──────── INFORMATION SHOWN

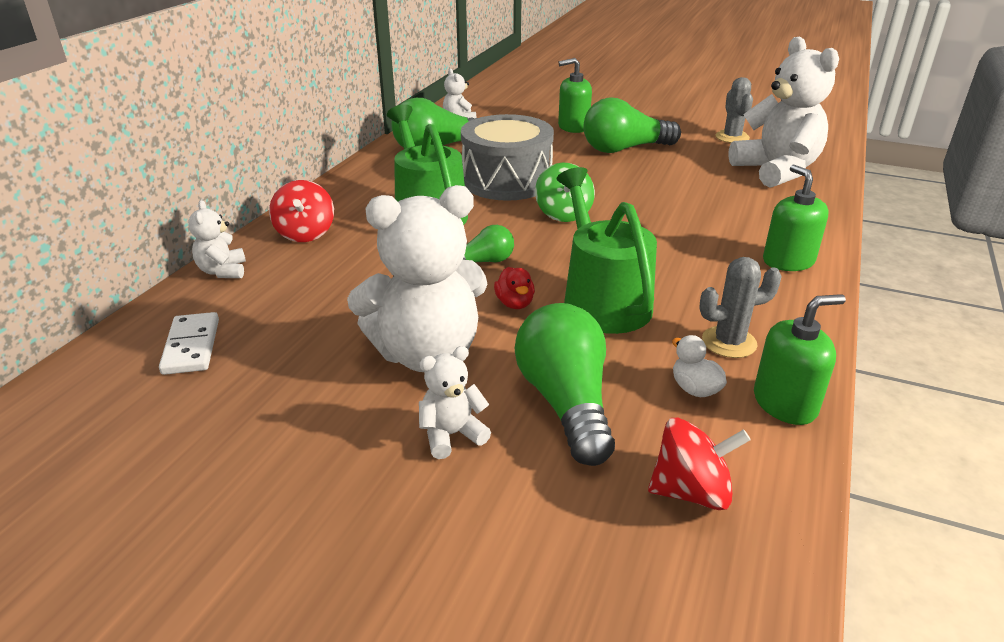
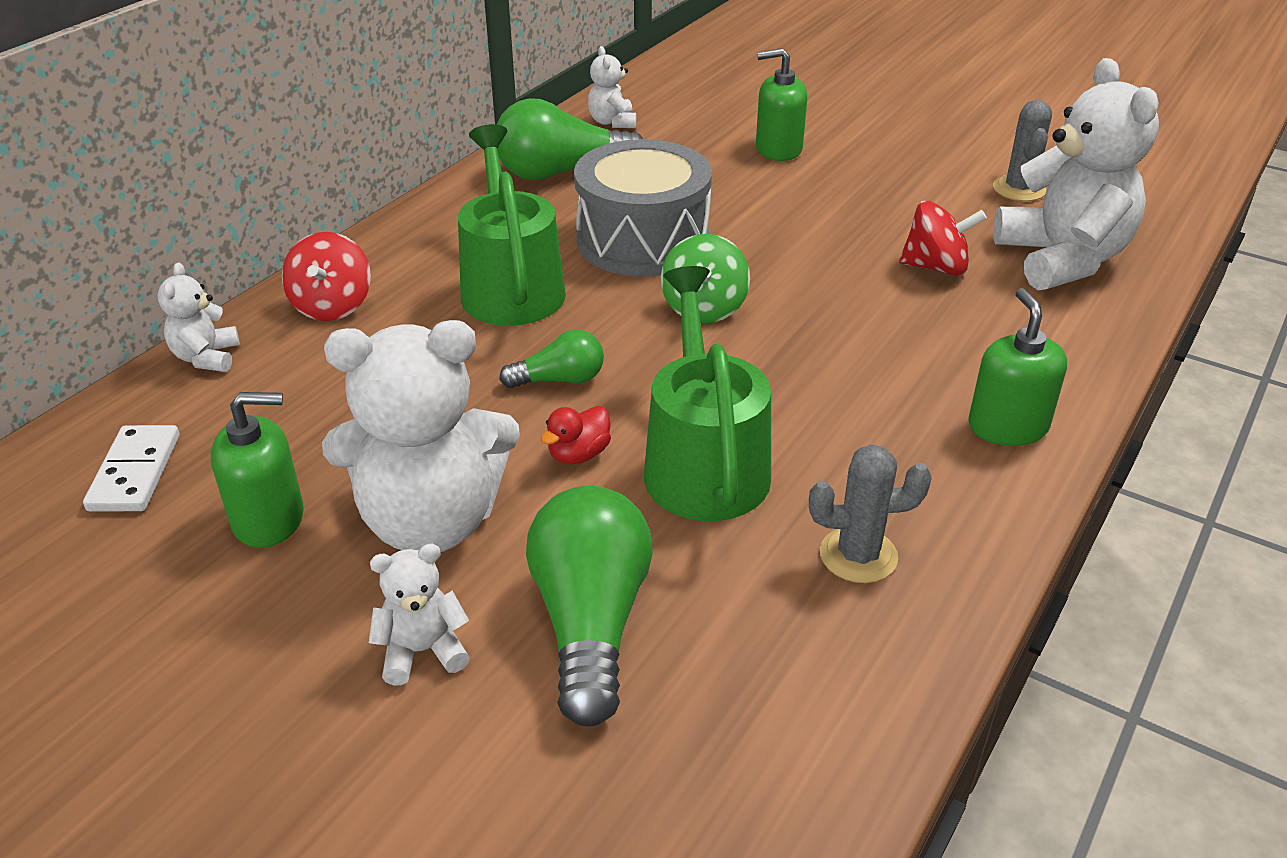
camera: 10 degrees right, 5 degrees up
(515, 303) = (579, 454): red duck -> red duck turned 45 degrees clockwise
(624, 149) = (840, 197): green light bulb -> none
(691, 491) = (707, 782): red spinning top -> red spinning top (936, 267)
(695, 389) = (777, 625): white duck -> none
(785, 403) = (896, 665): green soap dispenser -> green soap dispenser (269, 519)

────────────────

## WHAT IS NEEDED
Every line from the top of the records above to the line with "(695, 389) = (777, 625): white duck -> none", inclusive, should be duplicated exactly, minus the pictures.

## TASK SOLUTION
camera: 10 degrees right, 5 degrees up
(515, 303) = (579, 454): red duck -> red duck turned 45 degrees clockwise
(624, 149) = (840, 197): green light bulb -> none
(691, 491) = (707, 782): red spinning top -> red spinning top (936, 267)
(695, 389) = (777, 625): white duck -> none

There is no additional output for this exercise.